Records provided

________________

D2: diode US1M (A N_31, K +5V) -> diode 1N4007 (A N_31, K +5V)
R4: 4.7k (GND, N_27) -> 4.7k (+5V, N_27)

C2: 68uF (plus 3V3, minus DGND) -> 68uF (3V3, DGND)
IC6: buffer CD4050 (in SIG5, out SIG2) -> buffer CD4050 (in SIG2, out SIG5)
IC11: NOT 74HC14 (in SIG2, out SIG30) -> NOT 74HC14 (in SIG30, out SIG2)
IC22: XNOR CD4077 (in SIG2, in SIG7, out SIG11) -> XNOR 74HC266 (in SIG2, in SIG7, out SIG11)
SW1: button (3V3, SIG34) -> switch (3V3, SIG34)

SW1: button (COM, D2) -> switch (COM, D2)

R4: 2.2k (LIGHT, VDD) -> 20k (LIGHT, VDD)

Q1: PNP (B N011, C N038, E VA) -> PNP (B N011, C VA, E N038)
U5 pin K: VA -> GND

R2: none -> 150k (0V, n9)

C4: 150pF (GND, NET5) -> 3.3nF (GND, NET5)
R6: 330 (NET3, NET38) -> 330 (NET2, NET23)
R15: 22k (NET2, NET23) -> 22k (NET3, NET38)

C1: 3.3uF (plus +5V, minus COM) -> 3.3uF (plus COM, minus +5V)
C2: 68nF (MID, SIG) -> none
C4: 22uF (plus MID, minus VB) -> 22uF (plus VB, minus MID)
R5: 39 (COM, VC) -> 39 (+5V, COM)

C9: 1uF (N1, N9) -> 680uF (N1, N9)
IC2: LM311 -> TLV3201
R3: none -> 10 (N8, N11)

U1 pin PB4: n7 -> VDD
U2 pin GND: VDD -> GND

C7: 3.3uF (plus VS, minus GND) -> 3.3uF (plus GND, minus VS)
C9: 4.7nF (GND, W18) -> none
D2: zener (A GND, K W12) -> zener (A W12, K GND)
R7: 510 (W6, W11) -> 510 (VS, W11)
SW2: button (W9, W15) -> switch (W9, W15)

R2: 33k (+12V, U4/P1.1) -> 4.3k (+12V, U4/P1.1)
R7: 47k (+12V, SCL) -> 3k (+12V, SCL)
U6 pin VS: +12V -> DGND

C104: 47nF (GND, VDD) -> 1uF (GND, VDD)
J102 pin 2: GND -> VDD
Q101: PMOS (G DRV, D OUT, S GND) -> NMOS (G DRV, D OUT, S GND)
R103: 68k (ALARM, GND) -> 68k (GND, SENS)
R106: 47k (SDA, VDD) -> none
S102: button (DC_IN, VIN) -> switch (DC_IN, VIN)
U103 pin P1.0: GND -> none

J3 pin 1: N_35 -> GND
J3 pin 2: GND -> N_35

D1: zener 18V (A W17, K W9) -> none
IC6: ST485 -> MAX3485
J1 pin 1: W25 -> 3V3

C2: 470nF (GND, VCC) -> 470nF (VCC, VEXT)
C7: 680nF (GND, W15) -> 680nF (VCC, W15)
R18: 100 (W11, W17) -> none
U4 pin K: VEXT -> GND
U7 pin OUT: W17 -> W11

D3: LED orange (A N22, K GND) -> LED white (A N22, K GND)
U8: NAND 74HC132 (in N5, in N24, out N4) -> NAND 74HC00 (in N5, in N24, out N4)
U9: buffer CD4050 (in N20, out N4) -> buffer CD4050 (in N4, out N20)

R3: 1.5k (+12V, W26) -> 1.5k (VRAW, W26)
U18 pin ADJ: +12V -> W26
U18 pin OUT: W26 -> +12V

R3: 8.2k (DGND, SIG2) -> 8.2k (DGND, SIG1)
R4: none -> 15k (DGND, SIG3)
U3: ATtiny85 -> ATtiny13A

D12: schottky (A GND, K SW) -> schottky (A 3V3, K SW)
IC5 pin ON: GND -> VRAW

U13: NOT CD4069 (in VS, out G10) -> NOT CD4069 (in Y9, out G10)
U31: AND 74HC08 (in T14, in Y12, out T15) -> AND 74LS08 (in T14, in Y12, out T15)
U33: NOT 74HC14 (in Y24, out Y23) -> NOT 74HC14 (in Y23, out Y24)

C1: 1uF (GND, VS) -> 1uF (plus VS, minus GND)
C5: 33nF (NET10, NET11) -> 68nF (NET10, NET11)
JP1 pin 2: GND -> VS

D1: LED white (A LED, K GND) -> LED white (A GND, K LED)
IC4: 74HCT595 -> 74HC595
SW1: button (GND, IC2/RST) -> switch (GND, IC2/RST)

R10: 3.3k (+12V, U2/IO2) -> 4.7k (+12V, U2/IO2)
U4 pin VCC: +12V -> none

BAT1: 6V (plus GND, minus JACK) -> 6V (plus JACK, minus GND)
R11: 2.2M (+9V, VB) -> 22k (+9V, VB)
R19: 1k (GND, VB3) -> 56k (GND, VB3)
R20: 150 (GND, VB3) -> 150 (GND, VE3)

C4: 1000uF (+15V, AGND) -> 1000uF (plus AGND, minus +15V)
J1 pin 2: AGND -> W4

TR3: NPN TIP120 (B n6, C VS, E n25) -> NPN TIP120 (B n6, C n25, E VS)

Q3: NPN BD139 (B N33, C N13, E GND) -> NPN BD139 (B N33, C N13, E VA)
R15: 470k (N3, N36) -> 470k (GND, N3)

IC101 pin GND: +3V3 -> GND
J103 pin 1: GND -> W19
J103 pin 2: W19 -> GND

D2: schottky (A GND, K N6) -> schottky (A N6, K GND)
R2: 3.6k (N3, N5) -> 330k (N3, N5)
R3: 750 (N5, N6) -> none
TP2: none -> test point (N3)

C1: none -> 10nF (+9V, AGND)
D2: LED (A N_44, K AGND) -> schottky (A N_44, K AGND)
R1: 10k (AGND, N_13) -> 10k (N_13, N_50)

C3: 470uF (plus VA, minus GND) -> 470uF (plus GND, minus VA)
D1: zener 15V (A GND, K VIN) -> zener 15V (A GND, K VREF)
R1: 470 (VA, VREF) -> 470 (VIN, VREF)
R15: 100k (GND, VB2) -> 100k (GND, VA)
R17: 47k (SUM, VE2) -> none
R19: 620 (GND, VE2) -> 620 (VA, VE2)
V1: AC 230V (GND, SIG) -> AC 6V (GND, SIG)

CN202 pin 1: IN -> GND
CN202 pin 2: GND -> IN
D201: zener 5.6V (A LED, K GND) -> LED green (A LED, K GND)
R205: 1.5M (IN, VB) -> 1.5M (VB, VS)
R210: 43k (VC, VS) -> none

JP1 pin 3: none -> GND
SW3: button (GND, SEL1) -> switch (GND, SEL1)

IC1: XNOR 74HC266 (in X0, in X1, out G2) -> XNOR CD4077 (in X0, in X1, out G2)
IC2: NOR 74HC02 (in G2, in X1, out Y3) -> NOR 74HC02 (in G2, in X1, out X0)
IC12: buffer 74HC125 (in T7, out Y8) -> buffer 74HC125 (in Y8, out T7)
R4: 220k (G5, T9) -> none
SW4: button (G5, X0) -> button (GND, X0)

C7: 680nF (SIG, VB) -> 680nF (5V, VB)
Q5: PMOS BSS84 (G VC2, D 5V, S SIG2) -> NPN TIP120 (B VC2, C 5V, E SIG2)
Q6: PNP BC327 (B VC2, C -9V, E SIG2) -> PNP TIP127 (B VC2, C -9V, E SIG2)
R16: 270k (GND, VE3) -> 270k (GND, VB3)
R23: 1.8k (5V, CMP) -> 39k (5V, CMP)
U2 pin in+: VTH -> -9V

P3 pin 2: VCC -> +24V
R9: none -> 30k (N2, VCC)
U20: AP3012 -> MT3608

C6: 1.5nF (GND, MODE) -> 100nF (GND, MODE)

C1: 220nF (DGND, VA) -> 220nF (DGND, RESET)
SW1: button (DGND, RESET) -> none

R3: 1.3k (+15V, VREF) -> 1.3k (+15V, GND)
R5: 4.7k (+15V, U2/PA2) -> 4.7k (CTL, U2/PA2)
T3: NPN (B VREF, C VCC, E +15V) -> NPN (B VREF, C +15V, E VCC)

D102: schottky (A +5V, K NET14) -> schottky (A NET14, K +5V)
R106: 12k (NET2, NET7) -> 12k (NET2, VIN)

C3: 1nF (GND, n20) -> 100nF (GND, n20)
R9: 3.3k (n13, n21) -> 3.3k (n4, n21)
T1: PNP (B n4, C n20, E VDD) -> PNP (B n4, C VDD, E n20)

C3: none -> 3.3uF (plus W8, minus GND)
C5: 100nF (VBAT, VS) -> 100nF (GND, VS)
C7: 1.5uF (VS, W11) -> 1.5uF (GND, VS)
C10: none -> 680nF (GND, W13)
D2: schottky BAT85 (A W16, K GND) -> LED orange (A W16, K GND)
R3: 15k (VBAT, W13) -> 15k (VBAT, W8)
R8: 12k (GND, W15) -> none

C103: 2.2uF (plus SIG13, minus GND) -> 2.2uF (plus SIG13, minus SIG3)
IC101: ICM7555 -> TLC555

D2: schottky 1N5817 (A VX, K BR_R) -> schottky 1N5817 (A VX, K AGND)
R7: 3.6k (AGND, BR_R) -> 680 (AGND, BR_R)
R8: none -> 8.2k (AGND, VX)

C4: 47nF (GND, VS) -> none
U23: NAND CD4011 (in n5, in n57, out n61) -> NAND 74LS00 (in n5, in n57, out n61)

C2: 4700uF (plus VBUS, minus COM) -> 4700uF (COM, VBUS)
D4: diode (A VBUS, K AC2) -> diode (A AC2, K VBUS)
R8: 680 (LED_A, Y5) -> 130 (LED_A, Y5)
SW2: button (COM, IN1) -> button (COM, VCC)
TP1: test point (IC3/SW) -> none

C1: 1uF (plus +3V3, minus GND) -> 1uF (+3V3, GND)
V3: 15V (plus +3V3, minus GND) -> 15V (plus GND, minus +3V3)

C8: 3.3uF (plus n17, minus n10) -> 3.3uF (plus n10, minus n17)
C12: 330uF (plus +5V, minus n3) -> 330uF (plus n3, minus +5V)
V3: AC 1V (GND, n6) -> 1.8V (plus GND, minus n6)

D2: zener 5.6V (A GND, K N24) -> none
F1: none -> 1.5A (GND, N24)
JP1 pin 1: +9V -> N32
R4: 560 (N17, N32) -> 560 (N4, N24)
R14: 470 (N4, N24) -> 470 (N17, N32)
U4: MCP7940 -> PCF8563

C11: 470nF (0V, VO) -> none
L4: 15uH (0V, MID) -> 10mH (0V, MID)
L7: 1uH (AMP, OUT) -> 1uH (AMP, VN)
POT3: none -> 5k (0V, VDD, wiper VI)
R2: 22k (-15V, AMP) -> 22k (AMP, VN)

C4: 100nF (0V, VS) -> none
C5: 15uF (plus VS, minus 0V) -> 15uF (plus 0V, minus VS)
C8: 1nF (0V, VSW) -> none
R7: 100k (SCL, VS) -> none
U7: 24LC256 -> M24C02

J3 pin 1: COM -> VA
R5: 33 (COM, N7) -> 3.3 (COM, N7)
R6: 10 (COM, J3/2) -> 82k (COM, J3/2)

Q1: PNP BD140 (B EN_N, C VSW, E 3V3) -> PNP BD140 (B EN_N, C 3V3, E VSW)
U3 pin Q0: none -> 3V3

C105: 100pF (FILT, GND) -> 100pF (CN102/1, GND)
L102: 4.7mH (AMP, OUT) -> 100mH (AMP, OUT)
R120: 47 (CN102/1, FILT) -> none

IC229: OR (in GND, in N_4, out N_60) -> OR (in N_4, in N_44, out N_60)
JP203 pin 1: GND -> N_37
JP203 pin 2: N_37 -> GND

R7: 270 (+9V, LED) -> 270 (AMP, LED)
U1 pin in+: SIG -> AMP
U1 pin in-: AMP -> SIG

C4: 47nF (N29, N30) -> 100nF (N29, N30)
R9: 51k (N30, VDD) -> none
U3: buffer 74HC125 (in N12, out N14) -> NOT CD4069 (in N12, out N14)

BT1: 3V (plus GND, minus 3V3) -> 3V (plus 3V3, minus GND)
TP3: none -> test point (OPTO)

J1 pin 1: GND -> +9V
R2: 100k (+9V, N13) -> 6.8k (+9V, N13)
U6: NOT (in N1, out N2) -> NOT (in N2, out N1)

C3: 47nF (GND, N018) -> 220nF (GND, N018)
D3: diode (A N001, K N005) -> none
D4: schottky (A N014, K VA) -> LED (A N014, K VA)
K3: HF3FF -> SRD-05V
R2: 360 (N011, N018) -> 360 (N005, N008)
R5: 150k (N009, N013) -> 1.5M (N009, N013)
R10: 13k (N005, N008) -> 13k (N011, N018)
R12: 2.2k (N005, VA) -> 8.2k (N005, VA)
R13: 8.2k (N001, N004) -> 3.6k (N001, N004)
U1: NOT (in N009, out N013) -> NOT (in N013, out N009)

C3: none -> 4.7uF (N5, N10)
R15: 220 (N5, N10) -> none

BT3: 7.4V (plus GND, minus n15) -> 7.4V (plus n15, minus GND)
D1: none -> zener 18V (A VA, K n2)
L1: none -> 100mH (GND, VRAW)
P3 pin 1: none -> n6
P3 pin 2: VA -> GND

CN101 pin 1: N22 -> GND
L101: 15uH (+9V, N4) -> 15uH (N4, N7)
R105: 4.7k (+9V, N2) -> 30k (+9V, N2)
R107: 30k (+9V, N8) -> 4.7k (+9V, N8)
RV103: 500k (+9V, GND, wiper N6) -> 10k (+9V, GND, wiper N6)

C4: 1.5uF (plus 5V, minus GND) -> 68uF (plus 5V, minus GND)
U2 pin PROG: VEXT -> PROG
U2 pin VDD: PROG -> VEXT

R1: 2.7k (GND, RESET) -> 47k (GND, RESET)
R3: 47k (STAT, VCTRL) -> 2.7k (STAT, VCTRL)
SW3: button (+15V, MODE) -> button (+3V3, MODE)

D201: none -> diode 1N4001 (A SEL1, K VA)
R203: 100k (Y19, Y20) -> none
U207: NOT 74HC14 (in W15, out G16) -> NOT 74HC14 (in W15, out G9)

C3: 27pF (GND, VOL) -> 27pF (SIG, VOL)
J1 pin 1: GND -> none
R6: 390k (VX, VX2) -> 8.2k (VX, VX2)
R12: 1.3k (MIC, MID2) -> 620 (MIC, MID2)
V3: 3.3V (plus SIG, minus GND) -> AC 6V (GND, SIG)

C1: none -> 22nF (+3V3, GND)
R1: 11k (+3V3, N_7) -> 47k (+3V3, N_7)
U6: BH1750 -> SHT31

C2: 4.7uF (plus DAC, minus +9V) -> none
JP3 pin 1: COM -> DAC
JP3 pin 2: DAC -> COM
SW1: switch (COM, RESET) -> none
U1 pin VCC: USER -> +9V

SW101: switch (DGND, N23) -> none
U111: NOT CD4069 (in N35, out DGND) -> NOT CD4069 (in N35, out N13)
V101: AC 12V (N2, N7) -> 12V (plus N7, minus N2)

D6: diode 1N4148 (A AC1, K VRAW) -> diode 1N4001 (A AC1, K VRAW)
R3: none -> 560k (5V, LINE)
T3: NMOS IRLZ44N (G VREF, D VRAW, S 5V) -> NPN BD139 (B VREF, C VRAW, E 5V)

________________

Exercise instructions
The answer is a count and nothing more: lines above that contain "test".

Result of the task
3